* _What you are asked to do_: Rewrite the entries below, substituting "anticlockwise" for every occurrence of "counterclockwise" and keeping all other text the same. Leave the picture lines out of your answer.

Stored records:
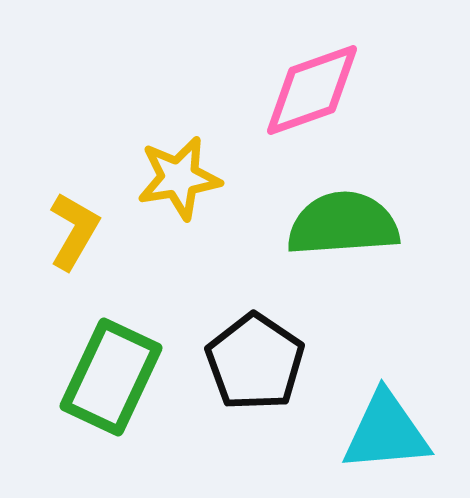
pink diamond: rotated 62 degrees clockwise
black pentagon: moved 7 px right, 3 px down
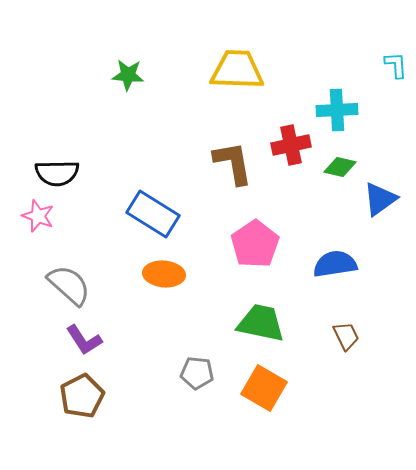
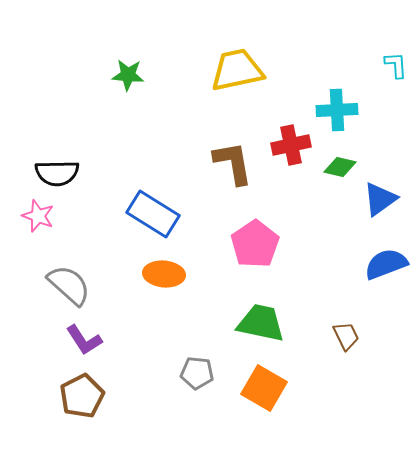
yellow trapezoid: rotated 14 degrees counterclockwise
blue semicircle: moved 51 px right; rotated 12 degrees counterclockwise
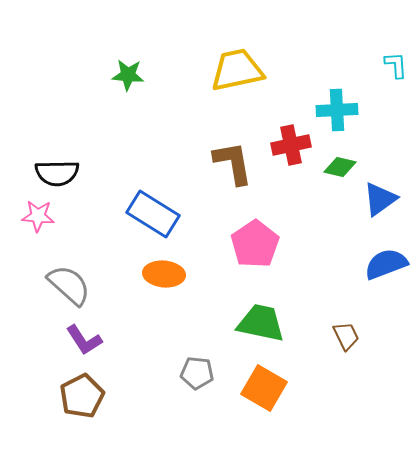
pink star: rotated 16 degrees counterclockwise
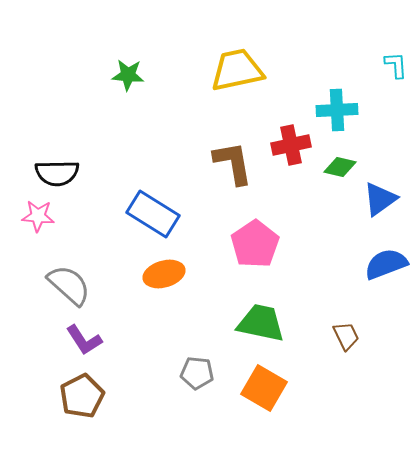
orange ellipse: rotated 21 degrees counterclockwise
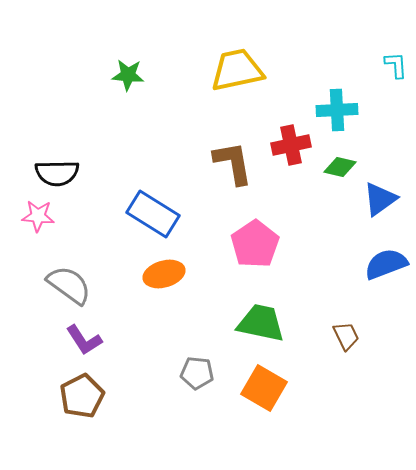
gray semicircle: rotated 6 degrees counterclockwise
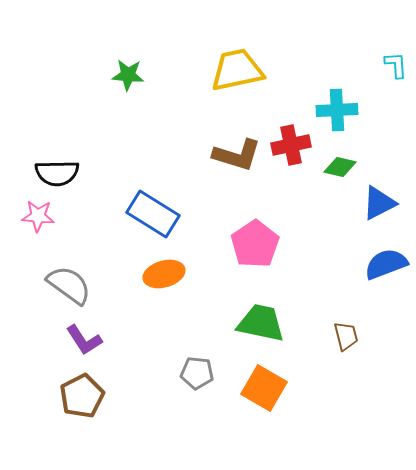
brown L-shape: moved 4 px right, 8 px up; rotated 117 degrees clockwise
blue triangle: moved 1 px left, 4 px down; rotated 9 degrees clockwise
brown trapezoid: rotated 12 degrees clockwise
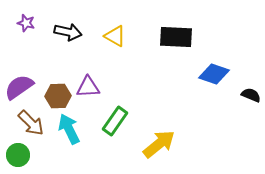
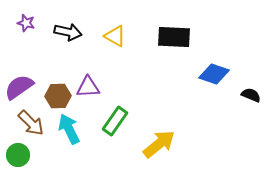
black rectangle: moved 2 px left
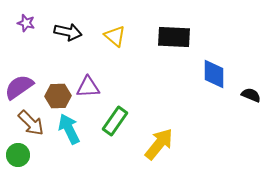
yellow triangle: rotated 10 degrees clockwise
blue diamond: rotated 72 degrees clockwise
yellow arrow: rotated 12 degrees counterclockwise
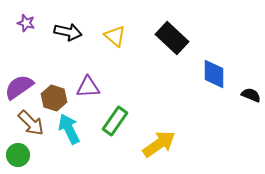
black rectangle: moved 2 px left, 1 px down; rotated 40 degrees clockwise
brown hexagon: moved 4 px left, 2 px down; rotated 20 degrees clockwise
yellow arrow: rotated 16 degrees clockwise
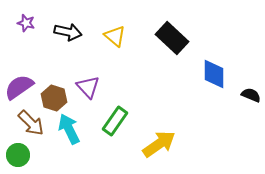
purple triangle: rotated 50 degrees clockwise
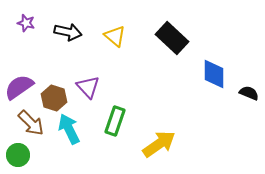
black semicircle: moved 2 px left, 2 px up
green rectangle: rotated 16 degrees counterclockwise
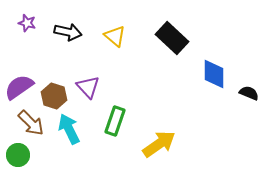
purple star: moved 1 px right
brown hexagon: moved 2 px up
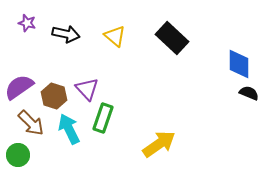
black arrow: moved 2 px left, 2 px down
blue diamond: moved 25 px right, 10 px up
purple triangle: moved 1 px left, 2 px down
green rectangle: moved 12 px left, 3 px up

* _Solution to the exercise_:
pink diamond: rotated 62 degrees clockwise
black pentagon: moved 7 px right, 3 px down
yellow trapezoid: rotated 14 degrees anticlockwise
blue semicircle: moved 51 px right; rotated 12 degrees anticlockwise
pink star: rotated 16 degrees anticlockwise
orange ellipse: rotated 21 degrees anticlockwise
gray semicircle: rotated 6 degrees anticlockwise
brown L-shape: moved 4 px right, 8 px up; rotated 117 degrees clockwise
blue triangle: moved 1 px left, 4 px down; rotated 9 degrees clockwise
brown trapezoid: rotated 12 degrees clockwise
black rectangle: moved 2 px left
yellow triangle: rotated 10 degrees clockwise
blue diamond: rotated 72 degrees clockwise
yellow arrow: rotated 12 degrees anticlockwise
black rectangle: moved 2 px left, 1 px down; rotated 40 degrees clockwise
brown hexagon: moved 4 px left, 2 px down; rotated 20 degrees clockwise
yellow arrow: rotated 16 degrees clockwise
purple triangle: rotated 50 degrees clockwise
black semicircle: moved 2 px left, 2 px up
green rectangle: rotated 16 degrees anticlockwise
purple star: moved 1 px right
brown hexagon: moved 2 px up
black arrow: moved 2 px left, 2 px down
blue diamond: moved 25 px right, 10 px up
purple triangle: moved 1 px left, 2 px down
green rectangle: moved 12 px left, 3 px up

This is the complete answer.